Aim of the task: Images in the records should be skipped while the rest is transcribed verbatim.

Scene difference descriptions:
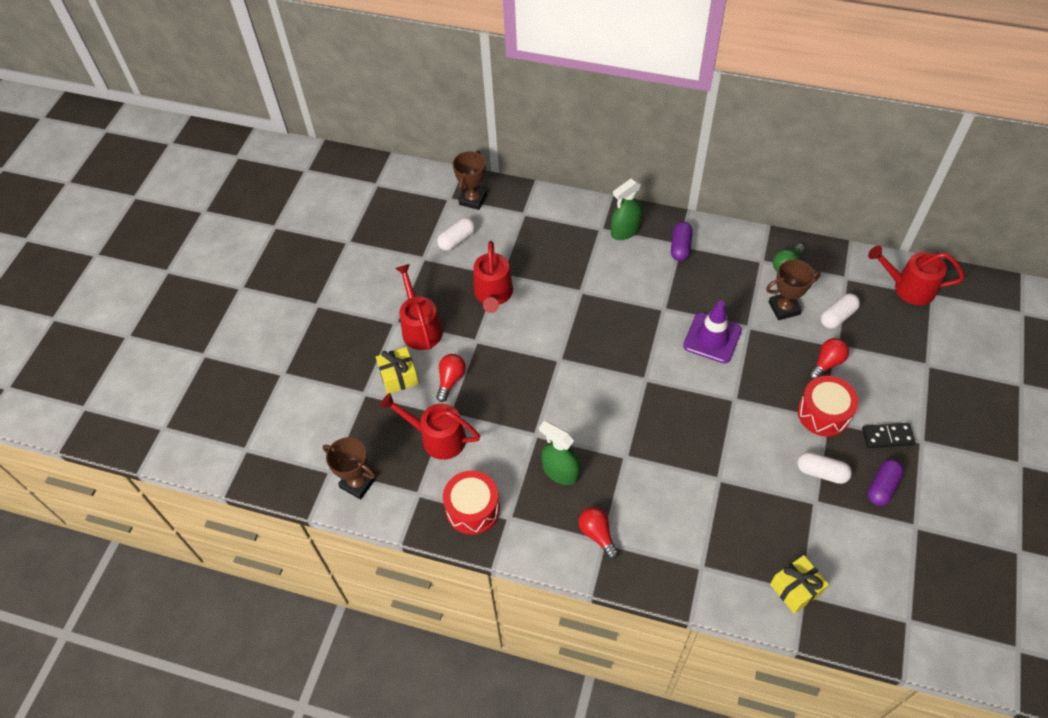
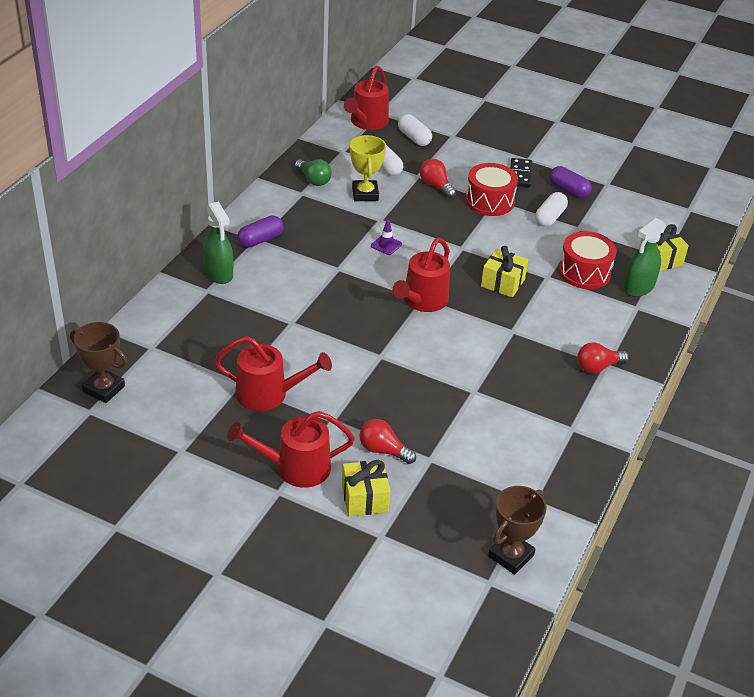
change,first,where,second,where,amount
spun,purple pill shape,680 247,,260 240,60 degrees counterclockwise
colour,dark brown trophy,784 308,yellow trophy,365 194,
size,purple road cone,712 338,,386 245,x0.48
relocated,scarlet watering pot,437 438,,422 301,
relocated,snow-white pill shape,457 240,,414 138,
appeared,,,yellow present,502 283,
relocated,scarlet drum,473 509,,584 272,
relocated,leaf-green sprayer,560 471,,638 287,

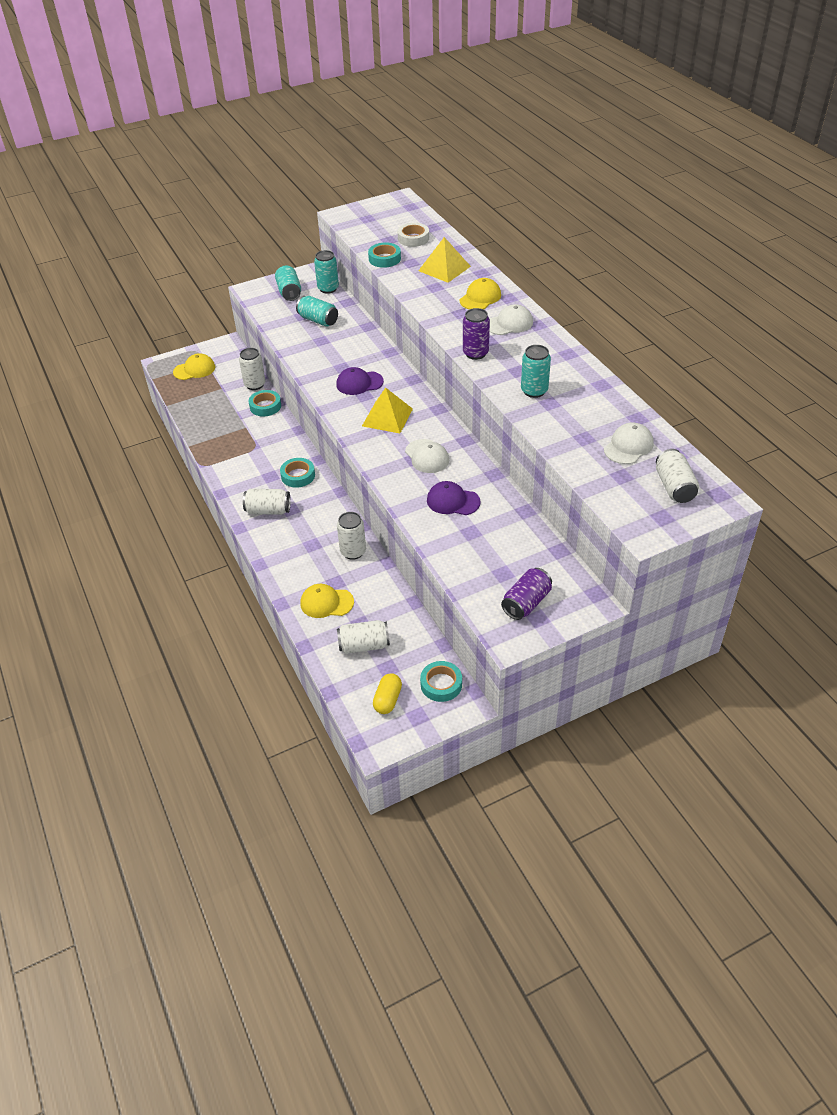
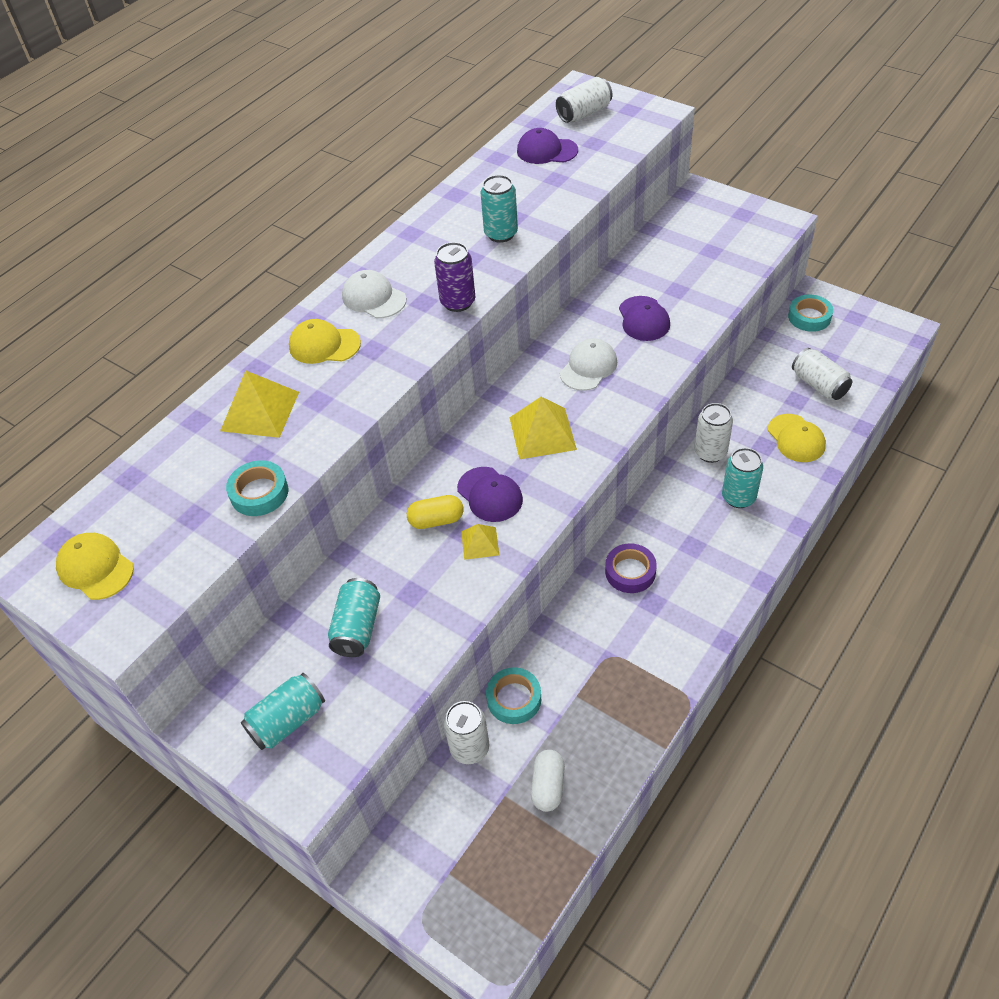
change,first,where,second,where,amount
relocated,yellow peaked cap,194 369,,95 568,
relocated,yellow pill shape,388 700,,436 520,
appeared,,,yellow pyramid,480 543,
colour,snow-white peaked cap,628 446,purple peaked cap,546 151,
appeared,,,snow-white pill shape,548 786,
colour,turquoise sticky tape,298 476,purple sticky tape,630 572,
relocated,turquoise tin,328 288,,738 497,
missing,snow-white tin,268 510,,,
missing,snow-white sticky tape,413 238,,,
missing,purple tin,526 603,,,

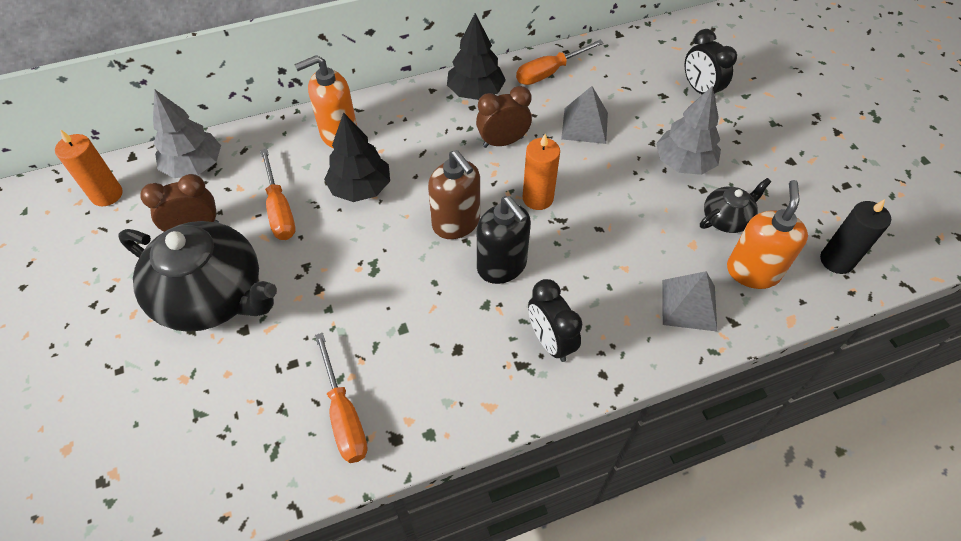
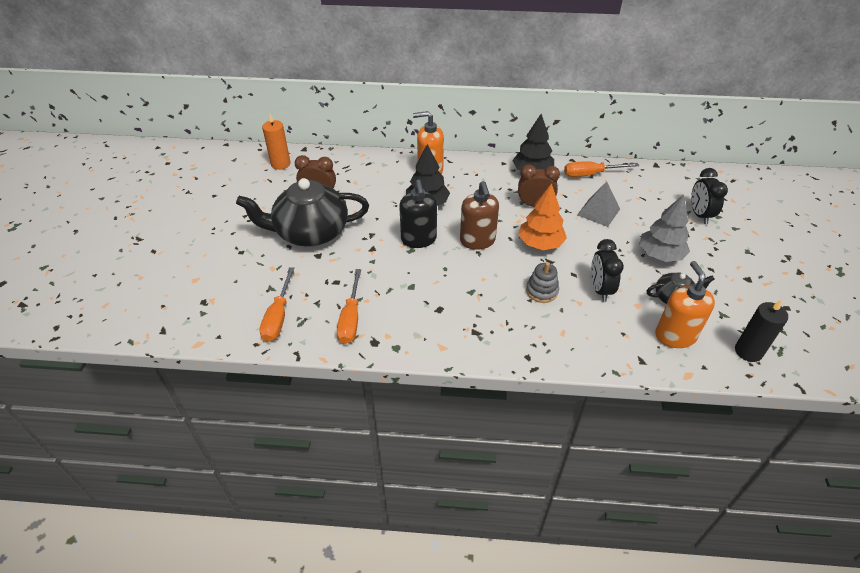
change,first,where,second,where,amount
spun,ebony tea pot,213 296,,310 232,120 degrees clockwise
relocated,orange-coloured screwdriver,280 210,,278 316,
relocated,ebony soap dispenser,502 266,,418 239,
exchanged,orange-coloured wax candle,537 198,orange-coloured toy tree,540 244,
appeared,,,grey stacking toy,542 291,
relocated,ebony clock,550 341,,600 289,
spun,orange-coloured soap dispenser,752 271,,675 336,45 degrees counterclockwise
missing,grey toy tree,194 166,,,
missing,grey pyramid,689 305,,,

Output below:
change,first,where,second,where,amount
spun,purple pill shape,680 247,,260 240,60 degrees counterclockwise
colour,dark brown trophy,784 308,yellow trophy,365 194,
size,purple road cone,712 338,,386 245,x0.48
relocated,scarlet watering pot,437 438,,422 301,
relocated,snow-white pill shape,457 240,,414 138,
appeared,,,yellow present,502 283,
relocated,scarlet drum,473 509,,584 272,
relocated,leaf-green sprayer,560 471,,638 287,

change,first,where,second,where,amount
relocated,yellow peaked cap,194 369,,95 568,
relocated,yellow pill shape,388 700,,436 520,
appeared,,,yellow pyramid,480 543,
colour,snow-white peaked cap,628 446,purple peaked cap,546 151,
appeared,,,snow-white pill shape,548 786,
colour,turquoise sticky tape,298 476,purple sticky tape,630 572,
relocated,turquoise tin,328 288,,738 497,
missing,snow-white tin,268 510,,,
missing,snow-white sticky tape,413 238,,,
missing,purple tin,526 603,,,

change,first,where,second,where,amount
spun,ebony tea pot,213 296,,310 232,120 degrees clockwise
relocated,orange-coloured screwdriver,280 210,,278 316,
relocated,ebony soap dispenser,502 266,,418 239,
exchanged,orange-coloured wax candle,537 198,orange-coloured toy tree,540 244,
appeared,,,grey stacking toy,542 291,
relocated,ebony clock,550 341,,600 289,
spun,orange-coloured soap dispenser,752 271,,675 336,45 degrees counterclockwise
missing,grey toy tree,194 166,,,
missing,grey pyramid,689 305,,,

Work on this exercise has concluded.